WHAT TO PRODUCE ::
Copy out all of the material below, swapping "Identify the location of" for "Find the position of" wherever it occurs and leaving everything else unchanged.

SUPPLIED RECORDS ::
>>>
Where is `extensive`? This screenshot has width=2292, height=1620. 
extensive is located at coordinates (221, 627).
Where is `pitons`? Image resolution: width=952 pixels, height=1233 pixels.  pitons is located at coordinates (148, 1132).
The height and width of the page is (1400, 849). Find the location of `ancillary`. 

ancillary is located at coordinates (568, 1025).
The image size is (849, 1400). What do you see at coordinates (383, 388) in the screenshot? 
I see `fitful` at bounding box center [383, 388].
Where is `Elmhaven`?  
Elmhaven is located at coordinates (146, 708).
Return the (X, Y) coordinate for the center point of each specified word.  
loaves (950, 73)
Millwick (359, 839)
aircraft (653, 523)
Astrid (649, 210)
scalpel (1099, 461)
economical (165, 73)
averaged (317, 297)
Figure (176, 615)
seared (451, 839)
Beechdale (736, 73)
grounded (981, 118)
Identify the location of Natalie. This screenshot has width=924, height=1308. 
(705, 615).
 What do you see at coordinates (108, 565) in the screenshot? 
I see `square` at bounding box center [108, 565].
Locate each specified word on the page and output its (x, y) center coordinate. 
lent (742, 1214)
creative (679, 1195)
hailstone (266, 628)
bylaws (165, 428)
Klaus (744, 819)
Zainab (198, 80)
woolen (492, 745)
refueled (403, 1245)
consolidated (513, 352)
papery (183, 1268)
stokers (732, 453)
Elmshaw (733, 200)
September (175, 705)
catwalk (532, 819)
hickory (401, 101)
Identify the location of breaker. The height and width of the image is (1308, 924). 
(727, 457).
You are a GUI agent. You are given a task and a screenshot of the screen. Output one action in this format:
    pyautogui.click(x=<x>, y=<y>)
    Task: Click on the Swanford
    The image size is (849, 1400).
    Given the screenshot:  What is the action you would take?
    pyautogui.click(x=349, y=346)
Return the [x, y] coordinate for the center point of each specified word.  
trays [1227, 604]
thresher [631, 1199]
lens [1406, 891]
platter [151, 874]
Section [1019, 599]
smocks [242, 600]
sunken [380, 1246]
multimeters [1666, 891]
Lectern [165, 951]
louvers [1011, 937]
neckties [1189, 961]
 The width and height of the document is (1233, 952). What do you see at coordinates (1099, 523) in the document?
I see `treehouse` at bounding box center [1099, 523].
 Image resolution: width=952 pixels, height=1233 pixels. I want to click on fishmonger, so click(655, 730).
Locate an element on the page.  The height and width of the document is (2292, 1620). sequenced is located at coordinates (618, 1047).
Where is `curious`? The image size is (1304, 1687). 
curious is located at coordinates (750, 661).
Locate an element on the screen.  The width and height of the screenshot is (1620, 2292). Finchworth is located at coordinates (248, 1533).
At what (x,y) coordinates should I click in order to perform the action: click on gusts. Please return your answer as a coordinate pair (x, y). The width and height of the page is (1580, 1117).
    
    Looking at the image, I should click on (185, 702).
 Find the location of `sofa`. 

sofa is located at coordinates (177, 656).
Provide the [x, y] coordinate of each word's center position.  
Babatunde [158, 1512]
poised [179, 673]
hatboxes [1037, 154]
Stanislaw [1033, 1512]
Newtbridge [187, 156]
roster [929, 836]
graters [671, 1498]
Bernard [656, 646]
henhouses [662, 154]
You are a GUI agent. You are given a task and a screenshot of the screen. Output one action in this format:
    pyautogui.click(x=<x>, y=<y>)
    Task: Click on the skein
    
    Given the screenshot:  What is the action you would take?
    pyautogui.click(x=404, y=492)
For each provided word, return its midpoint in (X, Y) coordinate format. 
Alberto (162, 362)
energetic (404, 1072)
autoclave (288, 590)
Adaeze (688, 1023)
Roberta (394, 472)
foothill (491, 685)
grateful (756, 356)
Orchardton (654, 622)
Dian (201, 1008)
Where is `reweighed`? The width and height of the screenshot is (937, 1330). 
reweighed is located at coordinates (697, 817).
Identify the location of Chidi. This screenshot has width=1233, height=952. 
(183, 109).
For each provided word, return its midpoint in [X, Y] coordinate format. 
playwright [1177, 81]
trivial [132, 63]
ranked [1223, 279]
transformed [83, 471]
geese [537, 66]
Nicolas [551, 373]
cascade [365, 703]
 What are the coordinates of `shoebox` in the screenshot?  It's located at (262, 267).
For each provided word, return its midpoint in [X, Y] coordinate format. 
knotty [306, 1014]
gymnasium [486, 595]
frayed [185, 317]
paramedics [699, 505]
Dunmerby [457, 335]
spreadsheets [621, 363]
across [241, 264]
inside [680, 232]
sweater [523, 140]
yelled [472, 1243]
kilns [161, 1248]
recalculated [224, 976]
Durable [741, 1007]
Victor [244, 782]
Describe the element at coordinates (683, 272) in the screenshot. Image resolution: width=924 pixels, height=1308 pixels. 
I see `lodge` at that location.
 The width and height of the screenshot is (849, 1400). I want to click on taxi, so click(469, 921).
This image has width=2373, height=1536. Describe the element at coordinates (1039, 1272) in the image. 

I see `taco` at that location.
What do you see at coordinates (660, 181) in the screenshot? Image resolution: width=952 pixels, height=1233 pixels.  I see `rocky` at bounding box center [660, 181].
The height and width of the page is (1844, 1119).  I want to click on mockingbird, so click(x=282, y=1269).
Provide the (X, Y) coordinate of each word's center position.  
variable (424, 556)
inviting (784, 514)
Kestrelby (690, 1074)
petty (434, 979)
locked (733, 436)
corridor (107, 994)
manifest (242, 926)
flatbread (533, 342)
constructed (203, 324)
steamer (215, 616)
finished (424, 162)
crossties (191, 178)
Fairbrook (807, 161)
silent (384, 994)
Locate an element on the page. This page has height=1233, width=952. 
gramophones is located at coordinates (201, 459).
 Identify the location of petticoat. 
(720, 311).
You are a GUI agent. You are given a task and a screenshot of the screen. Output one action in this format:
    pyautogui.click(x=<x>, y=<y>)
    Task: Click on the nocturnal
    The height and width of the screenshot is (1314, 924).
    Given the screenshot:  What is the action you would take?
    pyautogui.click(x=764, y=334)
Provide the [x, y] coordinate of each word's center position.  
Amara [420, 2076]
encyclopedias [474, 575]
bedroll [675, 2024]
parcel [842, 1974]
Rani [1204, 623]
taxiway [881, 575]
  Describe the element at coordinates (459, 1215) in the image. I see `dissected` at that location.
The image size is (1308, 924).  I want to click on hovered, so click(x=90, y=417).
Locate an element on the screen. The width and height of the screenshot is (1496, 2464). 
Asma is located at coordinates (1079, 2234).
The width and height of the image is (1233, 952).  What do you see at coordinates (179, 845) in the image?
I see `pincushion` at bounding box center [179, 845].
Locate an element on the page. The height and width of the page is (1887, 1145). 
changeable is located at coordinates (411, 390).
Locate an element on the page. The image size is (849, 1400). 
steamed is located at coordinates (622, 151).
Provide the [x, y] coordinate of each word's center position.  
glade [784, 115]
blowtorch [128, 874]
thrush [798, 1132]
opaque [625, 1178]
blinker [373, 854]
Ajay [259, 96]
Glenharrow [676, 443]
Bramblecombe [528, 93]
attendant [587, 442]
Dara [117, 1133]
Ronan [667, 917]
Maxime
<<<
RESULT OF THIS EXERCISE ::
Where is `extensive`? This screenshot has width=2292, height=1620. 
extensive is located at coordinates (221, 627).
Where is `pitons`? Image resolution: width=952 pixels, height=1233 pixels.  pitons is located at coordinates (148, 1132).
The height and width of the page is (1400, 849). Find the location of `ancillary`. 

ancillary is located at coordinates (568, 1025).
The image size is (849, 1400). What do you see at coordinates (383, 388) in the screenshot? 
I see `fitful` at bounding box center [383, 388].
Where is `Elmhaven`?  
Elmhaven is located at coordinates (146, 708).
Return the (X, Y) coordinate for the center point of each specified word.  
loaves (950, 73)
Millwick (359, 839)
aircraft (653, 523)
Astrid (649, 210)
scalpel (1099, 461)
economical (165, 73)
averaged (317, 297)
Figure (176, 615)
seared (451, 839)
Beechdale (736, 73)
grounded (981, 118)
Find the position of Natalie. This screenshot has width=924, height=1308. 
(705, 615).
 What do you see at coordinates (108, 565) in the screenshot? 
I see `square` at bounding box center [108, 565].
Locate each specified word on the page and output its (x, y) center coordinate. 
lent (742, 1214)
creative (679, 1195)
hailstone (266, 628)
bylaws (165, 428)
Klaus (744, 819)
Zainab (198, 80)
woolen (492, 745)
refueled (403, 1245)
consolidated (513, 352)
papery (183, 1268)
stokers (732, 453)
Elmshaw (733, 200)
September (175, 705)
catwalk (532, 819)
hickory (401, 101)
Find the position of breaker. The height and width of the image is (1308, 924). 
(727, 457).
You are a GUI agent. You are given a task and a screenshot of the screen. Output one action in this format:
    pyautogui.click(x=<x>, y=<y>)
    Task: Click on the Swanford
    The image size is (849, 1400).
    Given the screenshot:  What is the action you would take?
    pyautogui.click(x=349, y=346)
Return the [x, y] coordinate for the center point of each specified word.  
trays [1227, 604]
thresher [631, 1199]
lens [1406, 891]
platter [151, 874]
Section [1019, 599]
smocks [242, 600]
sunken [380, 1246]
multimeters [1666, 891]
Lectern [165, 951]
louvers [1011, 937]
neckties [1189, 961]
 The width and height of the document is (1233, 952). What do you see at coordinates (1099, 523) in the document?
I see `treehouse` at bounding box center [1099, 523].
 Image resolution: width=952 pixels, height=1233 pixels. I want to click on fishmonger, so click(655, 730).
Locate an element on the page.  The height and width of the document is (2292, 1620). sequenced is located at coordinates (618, 1047).
Where is `curious`? The image size is (1304, 1687). 
curious is located at coordinates (750, 661).
Locate an element on the screen.  The width and height of the screenshot is (1620, 2292). Finchworth is located at coordinates (248, 1533).
At what (x,y) coordinates should I click in order to perform the action: click on gusts. Please return your answer as a coordinate pair (x, y). The width and height of the page is (1580, 1117).
    
    Looking at the image, I should click on (185, 702).
 Find the location of `sofa`. 

sofa is located at coordinates (177, 656).
Provide the [x, y] coordinate of each word's center position.  
Babatunde [158, 1512]
poised [179, 673]
hatboxes [1037, 154]
Stanislaw [1033, 1512]
Newtbridge [187, 156]
roster [929, 836]
graters [671, 1498]
Bernard [656, 646]
henhouses [662, 154]
You are a GUI agent. You are given a task and a screenshot of the screen. Output one action in this format:
    pyautogui.click(x=<x>, y=<y>)
    Task: Click on the skein
    
    Given the screenshot:  What is the action you would take?
    pyautogui.click(x=404, y=492)
For each provided word, return its midpoint in (X, Y) coordinate format. 
Alberto (162, 362)
energetic (404, 1072)
autoclave (288, 590)
Adaeze (688, 1023)
Roberta (394, 472)
foothill (491, 685)
grateful (756, 356)
Orchardton (654, 622)
Dian (201, 1008)
Where is `reweighed`? The width and height of the screenshot is (937, 1330). 
reweighed is located at coordinates (697, 817).
Find the position of Chidi. This screenshot has width=1233, height=952. 
(183, 109).
For each provided word, return its midpoint in [X, Y] coordinate format. 
playwright [1177, 81]
trivial [132, 63]
ranked [1223, 279]
transformed [83, 471]
geese [537, 66]
Nicolas [551, 373]
cascade [365, 703]
 What are the coordinates of `shoebox` in the screenshot?  It's located at (262, 267).
For each provided word, return its midpoint in [X, Y] coordinate format. 
knotty [306, 1014]
gymnasium [486, 595]
frayed [185, 317]
paramedics [699, 505]
Dunmerby [457, 335]
spreadsheets [621, 363]
across [241, 264]
inside [680, 232]
sweater [523, 140]
yelled [472, 1243]
kilns [161, 1248]
recalculated [224, 976]
Durable [741, 1007]
Victor [244, 782]
Describe the element at coordinates (683, 272) in the screenshot. Image resolution: width=924 pixels, height=1308 pixels. 
I see `lodge` at that location.
 The width and height of the screenshot is (849, 1400). I want to click on taxi, so click(469, 921).
This image has width=2373, height=1536. Describe the element at coordinates (1039, 1272) in the image. 

I see `taco` at that location.
What do you see at coordinates (660, 181) in the screenshot? Image resolution: width=952 pixels, height=1233 pixels.  I see `rocky` at bounding box center [660, 181].
The height and width of the page is (1844, 1119).  I want to click on mockingbird, so click(x=282, y=1269).
Provide the (X, Y) coordinate of each word's center position.  
variable (424, 556)
inviting (784, 514)
Kestrelby (690, 1074)
petty (434, 979)
locked (733, 436)
corridor (107, 994)
manifest (242, 926)
flatbread (533, 342)
constructed (203, 324)
steamer (215, 616)
finished (424, 162)
crossties (191, 178)
Fairbrook (807, 161)
silent (384, 994)
Locate an element on the page. This page has height=1233, width=952. 
gramophones is located at coordinates (201, 459).
 Find the position of petticoat. 
(720, 311).
You are a GUI agent. You are given a task and a screenshot of the screen. Output one action in this format:
    pyautogui.click(x=<x>, y=<y>)
    Task: Click on the nocturnal
    The height and width of the screenshot is (1314, 924).
    Given the screenshot:  What is the action you would take?
    pyautogui.click(x=764, y=334)
Provide the [x, y] coordinate of each word's center position.  
Amara [420, 2076]
encyclopedias [474, 575]
bedroll [675, 2024]
parcel [842, 1974]
Rani [1204, 623]
taxiway [881, 575]
  Describe the element at coordinates (459, 1215) in the image. I see `dissected` at that location.
The image size is (1308, 924).  I want to click on hovered, so click(x=90, y=417).
Locate an element on the screen. The width and height of the screenshot is (1496, 2464). 
Asma is located at coordinates (1079, 2234).
The width and height of the image is (1233, 952).  What do you see at coordinates (179, 845) in the image?
I see `pincushion` at bounding box center [179, 845].
Locate an element on the page. The height and width of the page is (1887, 1145). 
changeable is located at coordinates (411, 390).
Locate an element on the page. The image size is (849, 1400). 
steamed is located at coordinates (622, 151).
Provide the [x, y] coordinate of each word's center position.  
glade [784, 115]
blowtorch [128, 874]
thrush [798, 1132]
opaque [625, 1178]
blinker [373, 854]
Ajay [259, 96]
Glenharrow [676, 443]
Bramblecombe [528, 93]
attendant [587, 442]
Dara [117, 1133]
Ronan [667, 917]
Maxime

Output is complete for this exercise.